Restate every line of the material below word for word, skipping the images.

■ Recorded information
*****
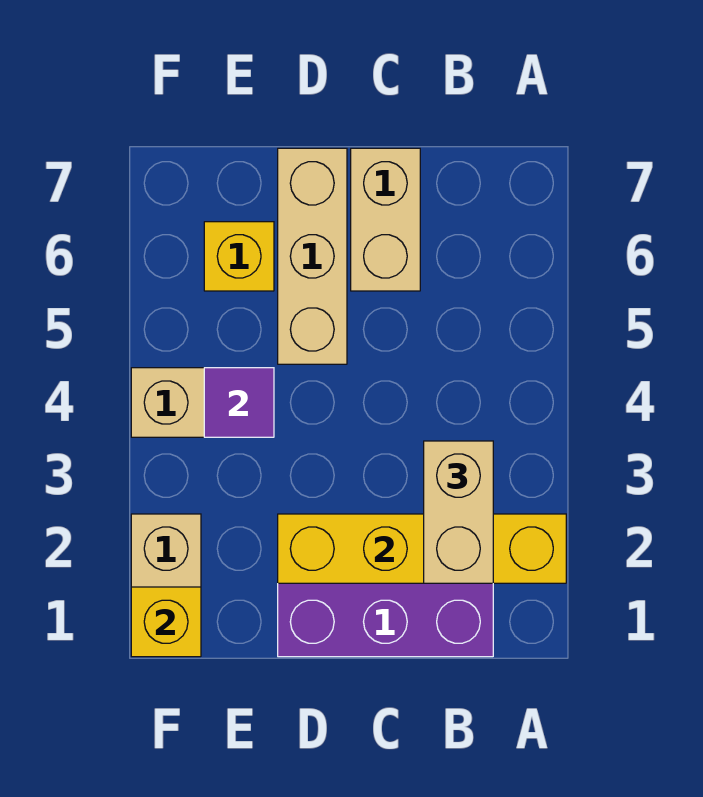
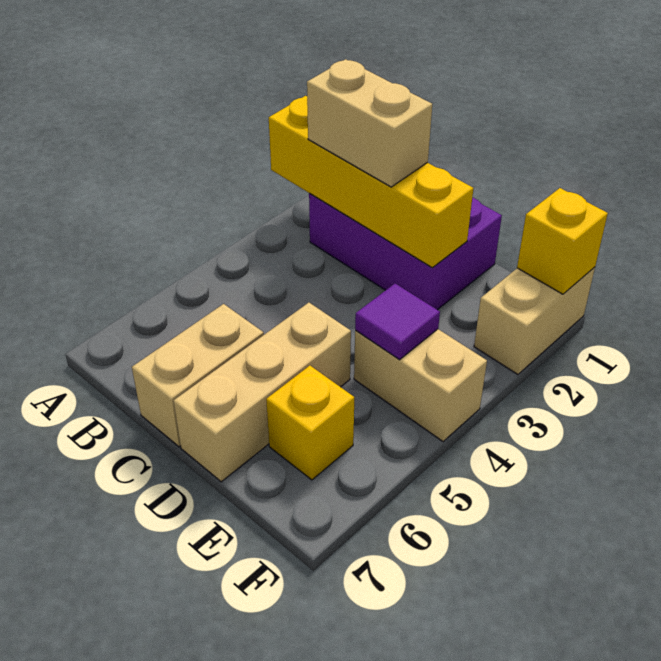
tan brick B2:B3 level 3 -> tan brick B2:C2 level 3

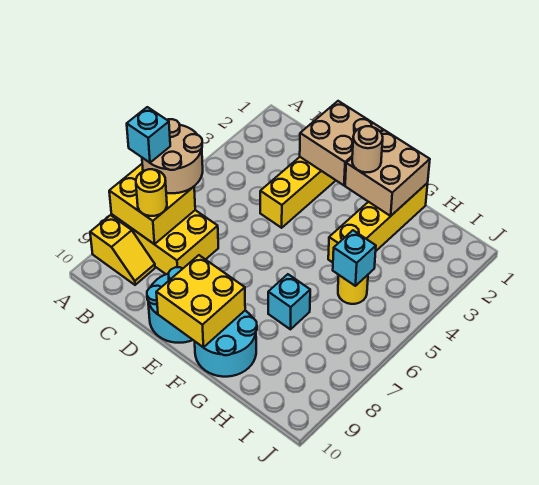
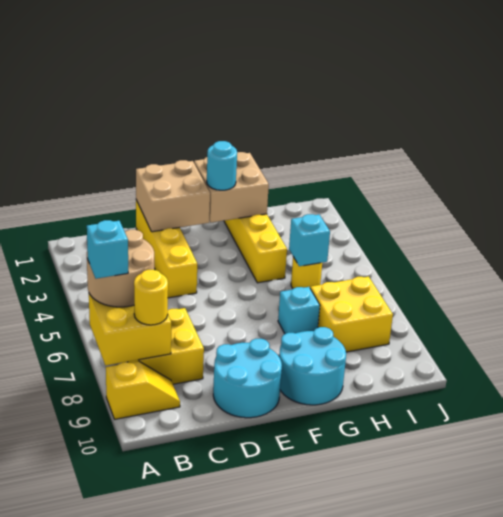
yellow brick E9:F10 level 2 -> yellow brick H7:I8 level 1
tan round brick F2 level 3 -> cyan round brick F2 level 3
*****
■ Written response
tan brick B2:B3 level 3 -> tan brick B2:C2 level 3

yellow brick E9:F10 level 2 -> yellow brick H7:I8 level 1
tan round brick F2 level 3 -> cyan round brick F2 level 3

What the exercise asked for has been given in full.